▶ **TRY IT**: Each entry has to be given again in its exact wording, and no picture may appear in the result.

Stored entries
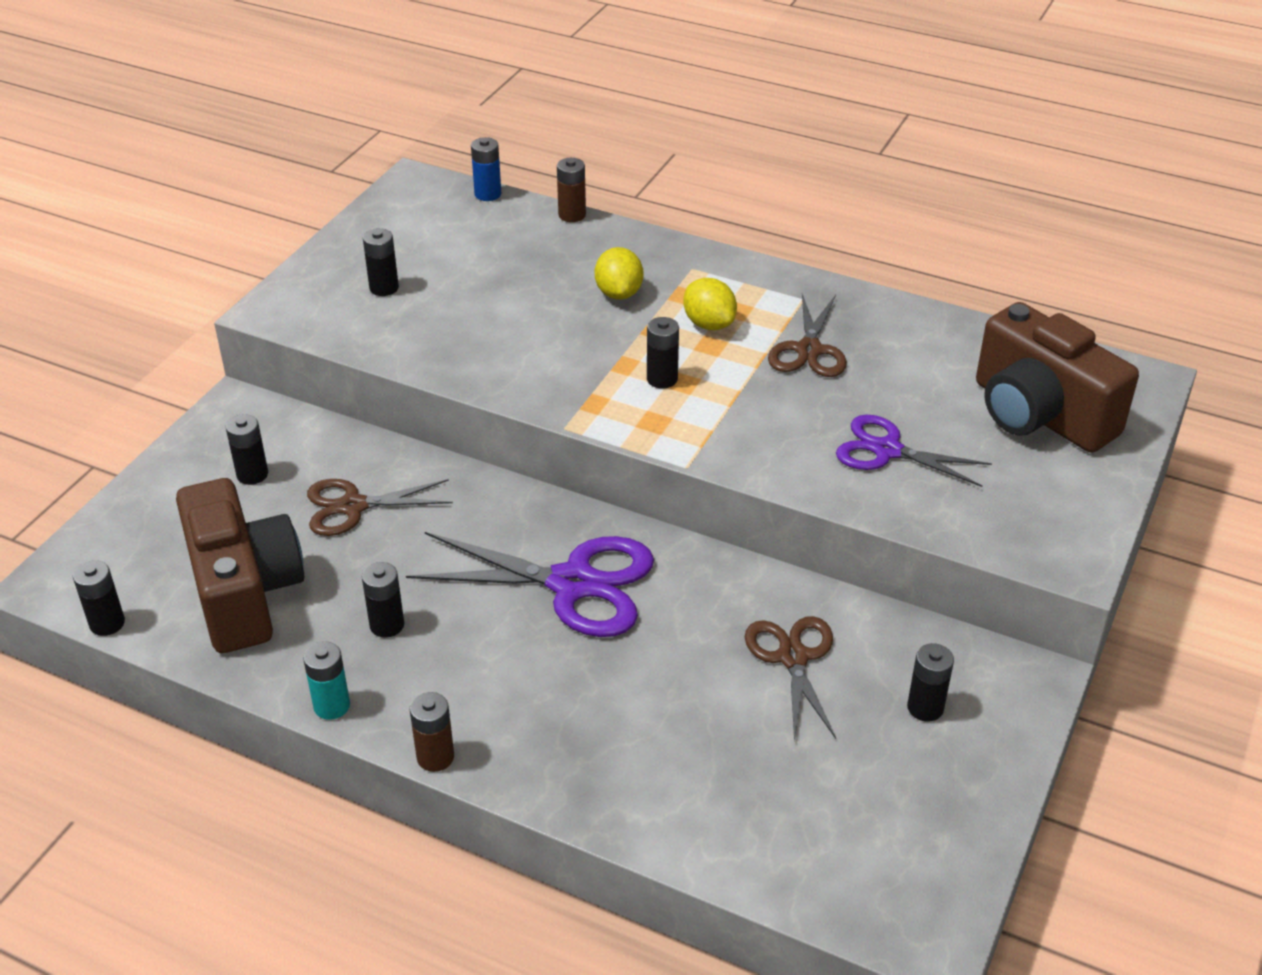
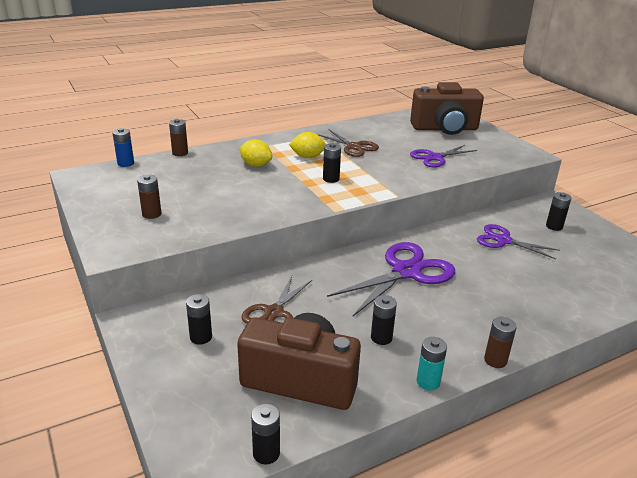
camera: 55 degrees left, 10 degrees down
(384, 288) = (151, 214): black battery -> brown battery
(793, 657) = (503, 240): brown scissors -> purple scissors

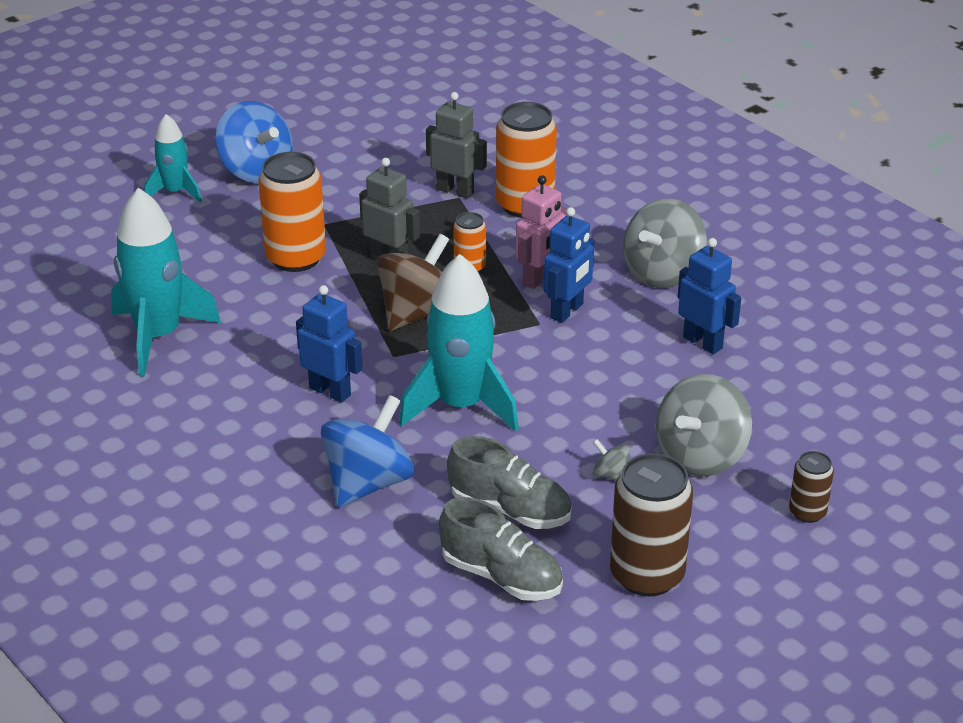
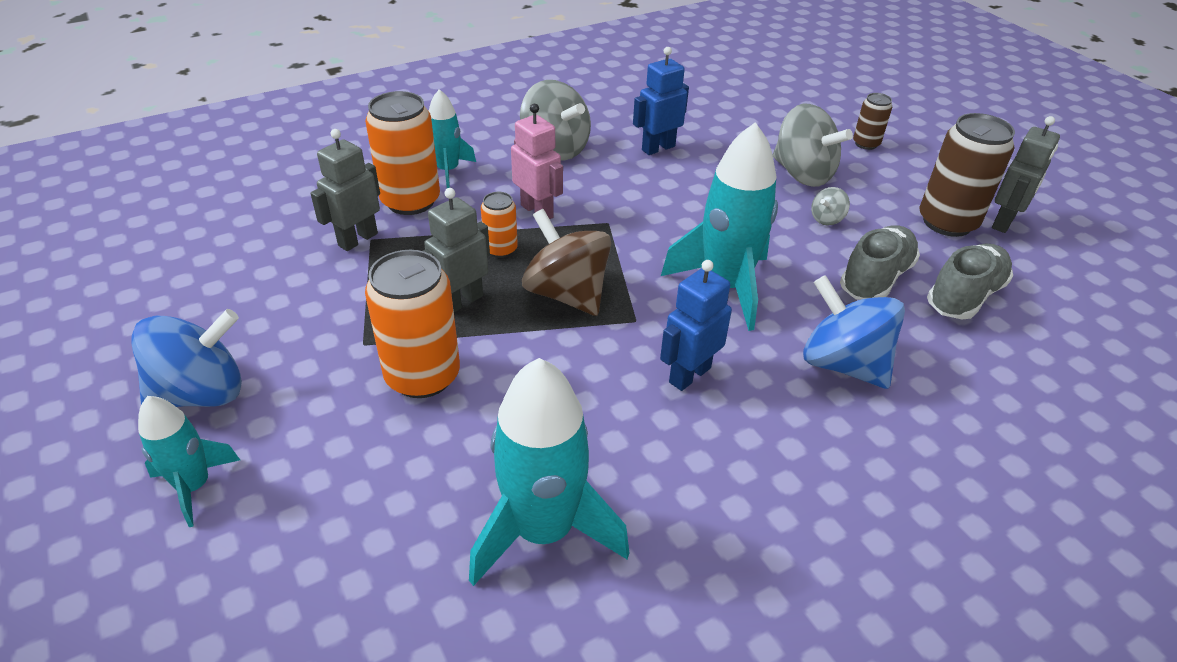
camera: 80 degrees left, 5 degrees up
(567, 311) = (594, 204): blue robot -> none
(586, 215) = (448, 171): none -> turquoise rocket
(669, 627) = (1004, 222): none -> grey robot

▶ **REPLY TO THE EXERCISE**:
camera: 55 degrees left, 10 degrees down
(384, 288) = (151, 214): black battery -> brown battery
(793, 657) = (503, 240): brown scissors -> purple scissors

camera: 80 degrees left, 5 degrees up
(567, 311) = (594, 204): blue robot -> none
(586, 215) = (448, 171): none -> turquoise rocket
(669, 627) = (1004, 222): none -> grey robot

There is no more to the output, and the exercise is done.